▶ **Your goal**: Please copy out each line of the entries in which "grey" appears.

▶ **Data for this exercise**:
------------
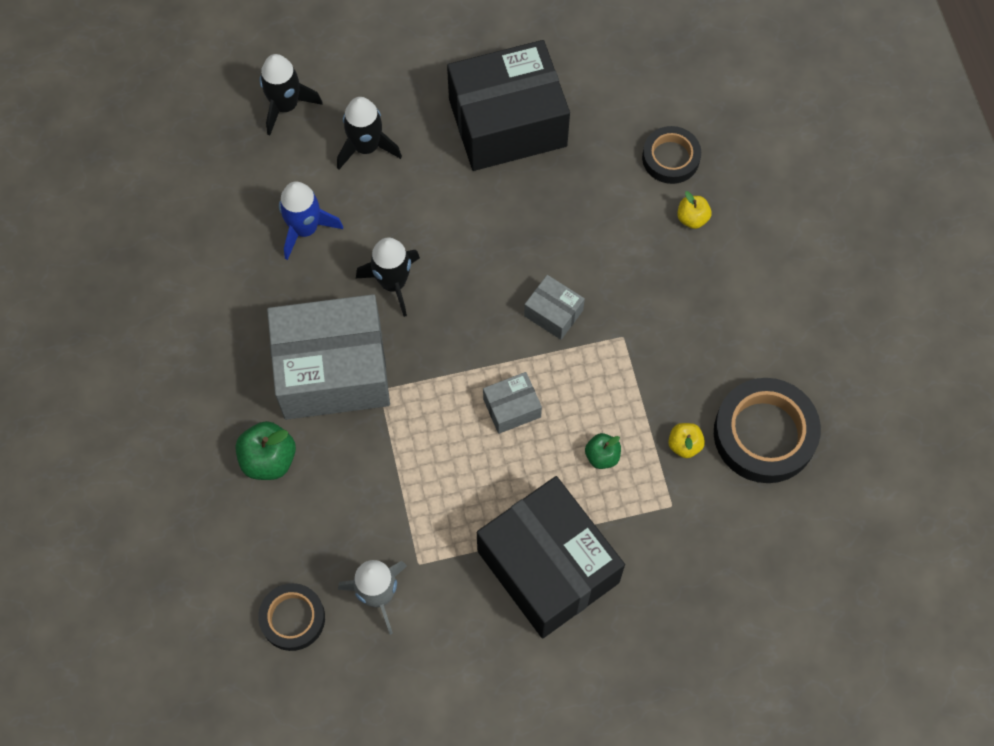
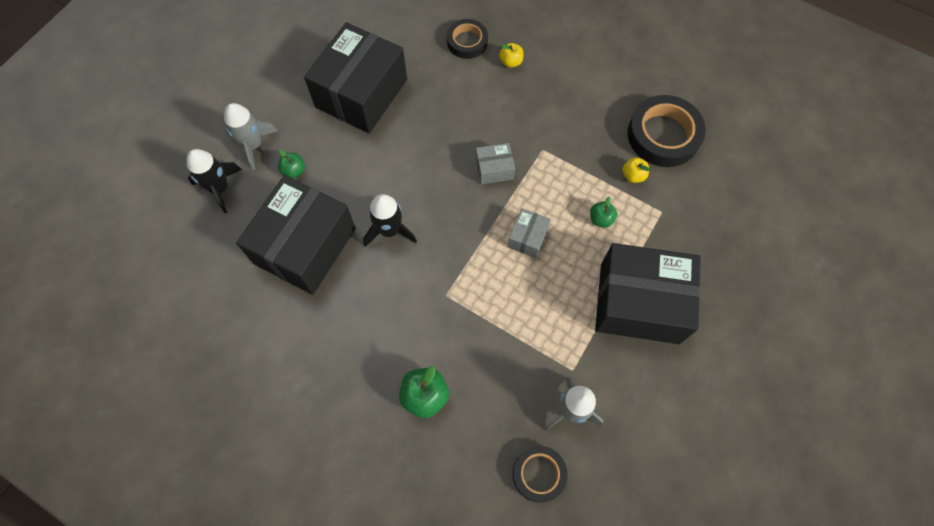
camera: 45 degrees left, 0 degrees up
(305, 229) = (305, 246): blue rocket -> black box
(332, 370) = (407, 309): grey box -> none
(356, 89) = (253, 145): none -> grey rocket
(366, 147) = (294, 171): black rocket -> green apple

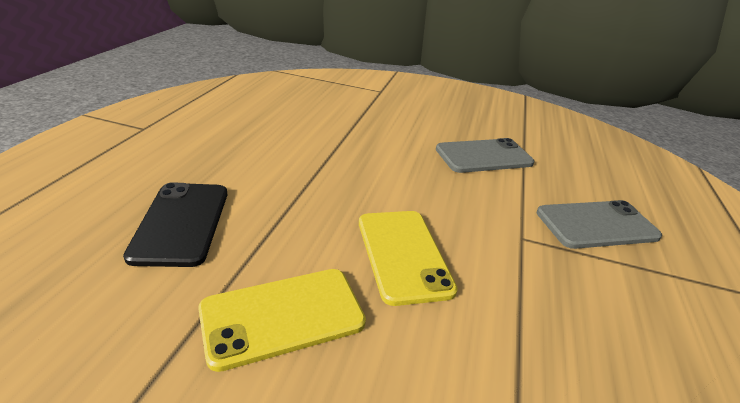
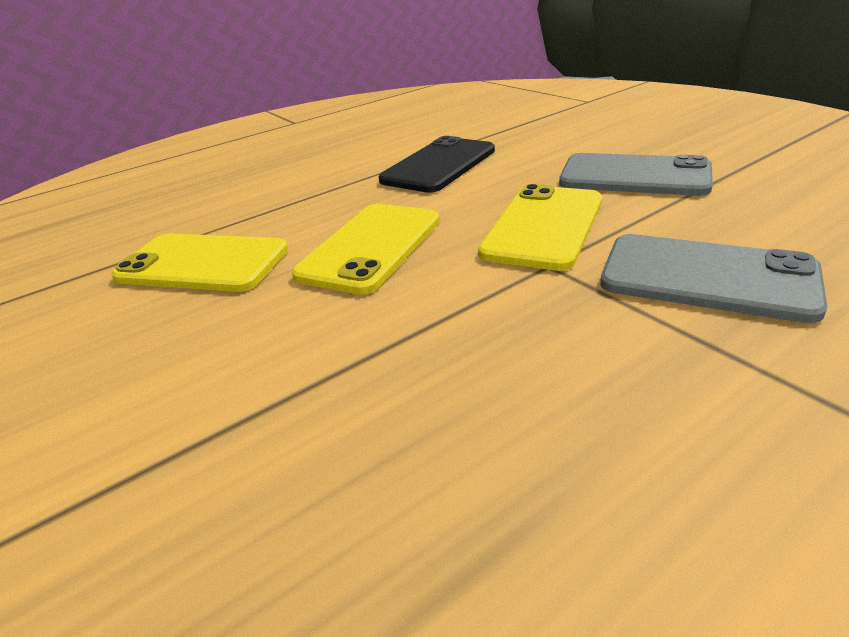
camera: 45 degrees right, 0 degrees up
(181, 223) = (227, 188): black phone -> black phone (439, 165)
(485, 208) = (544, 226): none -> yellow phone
------------
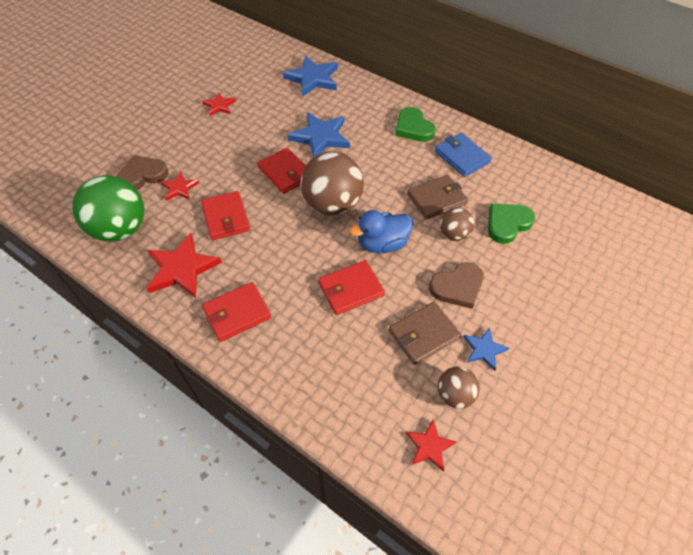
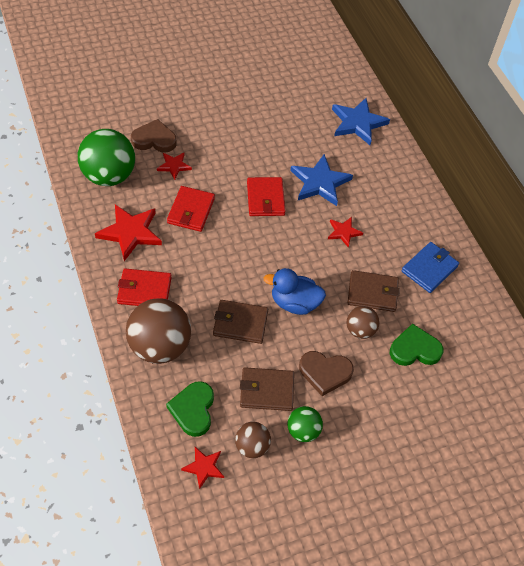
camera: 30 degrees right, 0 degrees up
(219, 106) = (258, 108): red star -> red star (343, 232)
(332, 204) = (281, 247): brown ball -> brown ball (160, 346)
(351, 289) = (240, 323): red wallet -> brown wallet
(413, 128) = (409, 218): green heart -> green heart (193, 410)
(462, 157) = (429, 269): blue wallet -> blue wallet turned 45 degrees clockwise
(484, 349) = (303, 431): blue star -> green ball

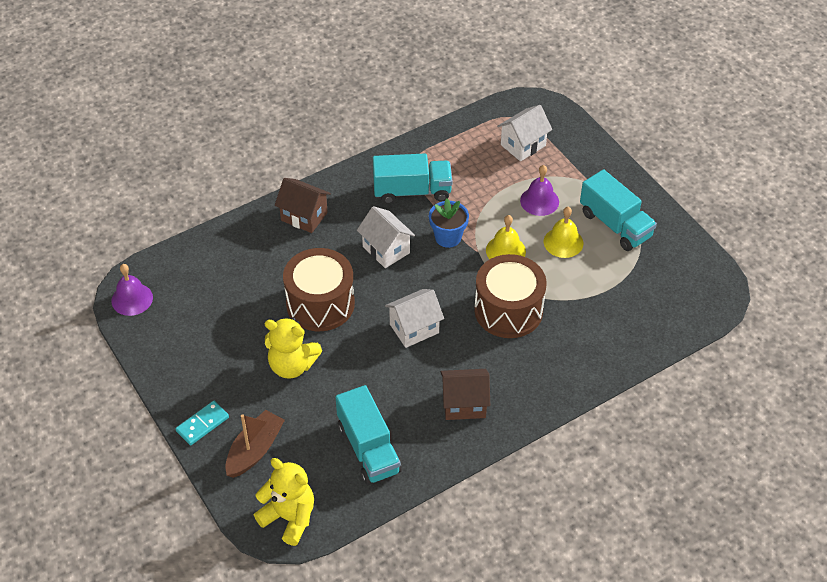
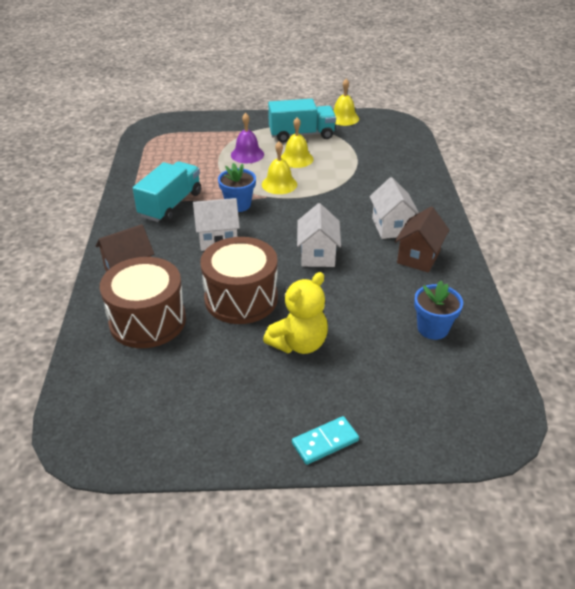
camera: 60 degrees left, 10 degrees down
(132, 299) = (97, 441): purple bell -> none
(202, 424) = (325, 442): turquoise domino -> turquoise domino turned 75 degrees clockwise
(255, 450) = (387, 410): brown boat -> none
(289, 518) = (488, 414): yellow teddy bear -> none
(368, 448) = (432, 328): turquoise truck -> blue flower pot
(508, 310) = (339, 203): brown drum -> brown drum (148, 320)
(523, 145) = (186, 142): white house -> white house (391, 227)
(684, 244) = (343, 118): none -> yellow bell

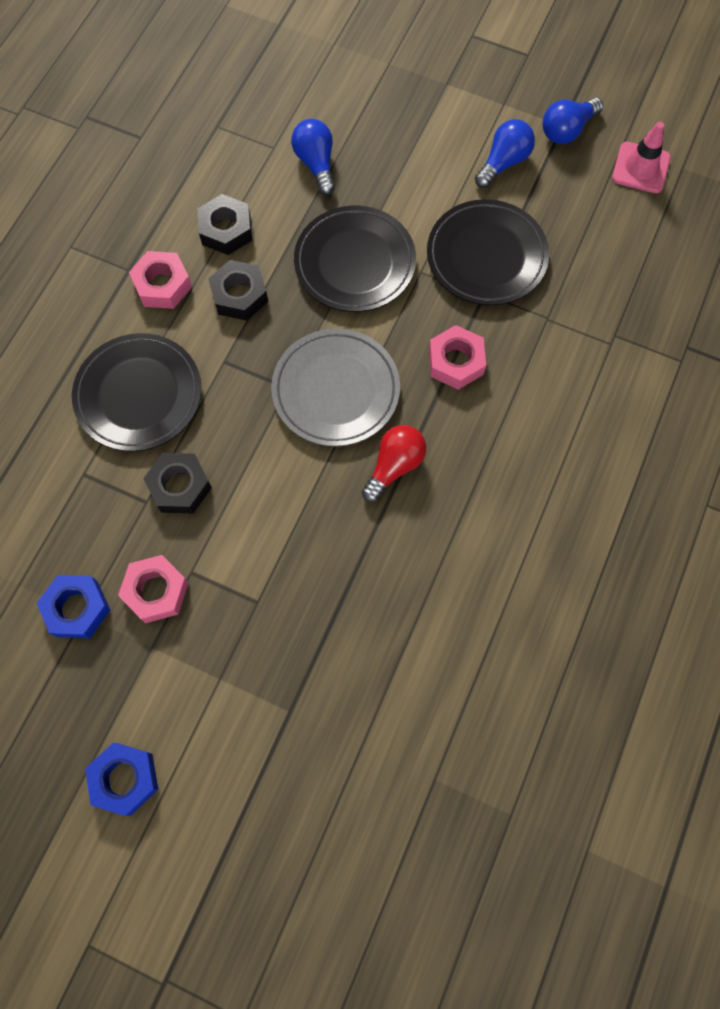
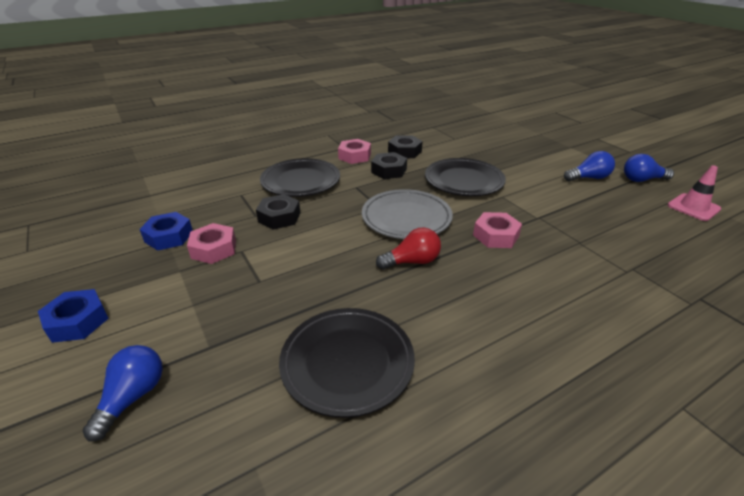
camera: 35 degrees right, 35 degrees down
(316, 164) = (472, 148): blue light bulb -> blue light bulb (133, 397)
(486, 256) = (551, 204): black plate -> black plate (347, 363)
------------
▶ **Answer**:
(332, 370) = (407, 309): grey box -> none
(356, 89) = (253, 145): none -> grey rocket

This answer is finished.